(Object change descriptions)
· · · · ·

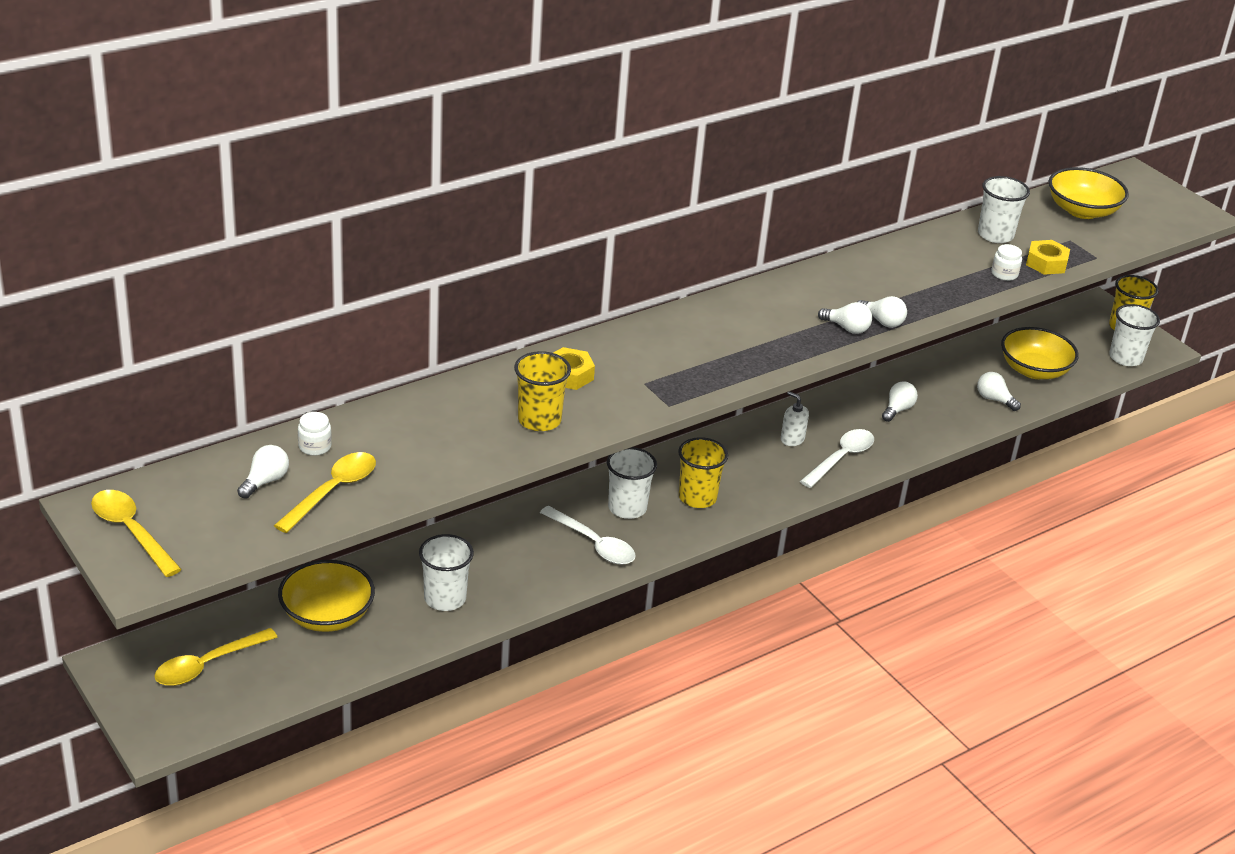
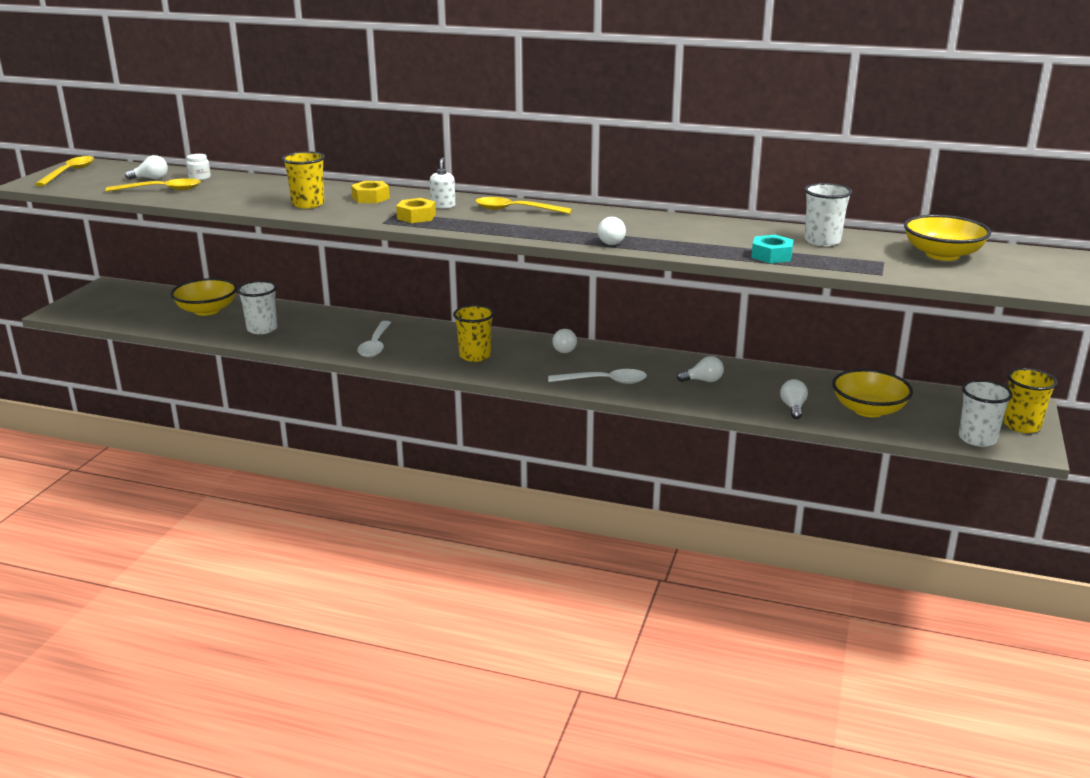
camera: 55 degrees right, 10 degrees down
yellow spoon [154,628,278,686] -> yellow spoon moved to [475,197,572,214]
white cup [607,447,657,519] -> none
white soap dispenser [781,391,809,446] -> white soap dispenser moved to [430,158,456,209]
white light bulb [818,302,872,334] -> white light bulb moved to [552,329,577,353]
white jar [991,244,1022,281] -> turquoise nut [751,235,794,263]
yellow nut [1026,240,1070,275] -> yellow nut moved to [396,198,436,223]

· · · · ·

# [Exercise description]
Count the lines of the records that contain the word "yellow". Give only the count.

# [Reply]
2